◆ **ENTRIES SUPPLIED**:
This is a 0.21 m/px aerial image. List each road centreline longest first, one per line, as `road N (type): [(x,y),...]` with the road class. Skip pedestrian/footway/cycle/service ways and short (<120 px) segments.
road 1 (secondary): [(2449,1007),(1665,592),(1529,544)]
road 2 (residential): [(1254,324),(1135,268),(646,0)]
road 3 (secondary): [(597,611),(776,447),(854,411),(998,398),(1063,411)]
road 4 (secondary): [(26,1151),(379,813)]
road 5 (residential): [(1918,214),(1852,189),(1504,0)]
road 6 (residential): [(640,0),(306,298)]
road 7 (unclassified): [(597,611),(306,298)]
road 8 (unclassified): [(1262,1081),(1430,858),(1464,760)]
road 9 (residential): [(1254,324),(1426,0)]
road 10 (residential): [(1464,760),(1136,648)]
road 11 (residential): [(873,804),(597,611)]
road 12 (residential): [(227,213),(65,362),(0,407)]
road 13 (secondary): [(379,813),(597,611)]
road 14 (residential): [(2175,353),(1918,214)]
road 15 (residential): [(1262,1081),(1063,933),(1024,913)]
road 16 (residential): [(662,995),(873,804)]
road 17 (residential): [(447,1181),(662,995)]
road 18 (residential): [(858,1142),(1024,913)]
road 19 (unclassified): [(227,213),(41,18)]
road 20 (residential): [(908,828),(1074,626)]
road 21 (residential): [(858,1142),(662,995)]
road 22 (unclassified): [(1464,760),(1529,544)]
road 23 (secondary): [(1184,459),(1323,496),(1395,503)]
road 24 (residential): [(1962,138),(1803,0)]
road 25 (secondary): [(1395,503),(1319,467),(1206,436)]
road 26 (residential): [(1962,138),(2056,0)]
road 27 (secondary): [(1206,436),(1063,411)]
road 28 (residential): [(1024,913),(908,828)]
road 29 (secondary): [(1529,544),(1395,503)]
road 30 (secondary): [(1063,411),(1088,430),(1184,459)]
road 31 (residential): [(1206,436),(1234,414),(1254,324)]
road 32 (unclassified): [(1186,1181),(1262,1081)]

◆ **WORK REQUEST**: All of the data above should be written out again word for word.

◆ **WRITTEN SOLUTION**:
This is a 0.21 m/px aerial image. List each road centreline longest first, one per line, as `road N (type): [(x,y),...]` with the road class. Skip pedestrian/footway/cycle/service ways and short (<120 px) segments.
road 1 (secondary): [(2449,1007),(1665,592),(1529,544)]
road 2 (residential): [(1254,324),(1135,268),(646,0)]
road 3 (secondary): [(597,611),(776,447),(854,411),(998,398),(1063,411)]
road 4 (secondary): [(26,1151),(379,813)]
road 5 (residential): [(1918,214),(1852,189),(1504,0)]
road 6 (residential): [(640,0),(306,298)]
road 7 (unclassified): [(597,611),(306,298)]
road 8 (unclassified): [(1262,1081),(1430,858),(1464,760)]
road 9 (residential): [(1254,324),(1426,0)]
road 10 (residential): [(1464,760),(1136,648)]
road 11 (residential): [(873,804),(597,611)]
road 12 (residential): [(227,213),(65,362),(0,407)]
road 13 (secondary): [(379,813),(597,611)]
road 14 (residential): [(2175,353),(1918,214)]
road 15 (residential): [(1262,1081),(1063,933),(1024,913)]
road 16 (residential): [(662,995),(873,804)]
road 17 (residential): [(447,1181),(662,995)]
road 18 (residential): [(858,1142),(1024,913)]
road 19 (unclassified): [(227,213),(41,18)]
road 20 (residential): [(908,828),(1074,626)]
road 21 (residential): [(858,1142),(662,995)]
road 22 (unclassified): [(1464,760),(1529,544)]
road 23 (secondary): [(1184,459),(1323,496),(1395,503)]
road 24 (residential): [(1962,138),(1803,0)]
road 25 (secondary): [(1395,503),(1319,467),(1206,436)]
road 26 (residential): [(1962,138),(2056,0)]
road 27 (secondary): [(1206,436),(1063,411)]
road 28 (residential): [(1024,913),(908,828)]
road 29 (secondary): [(1529,544),(1395,503)]
road 30 (secondary): [(1063,411),(1088,430),(1184,459)]
road 31 (residential): [(1206,436),(1234,414),(1254,324)]
road 32 (unclassified): [(1186,1181),(1262,1081)]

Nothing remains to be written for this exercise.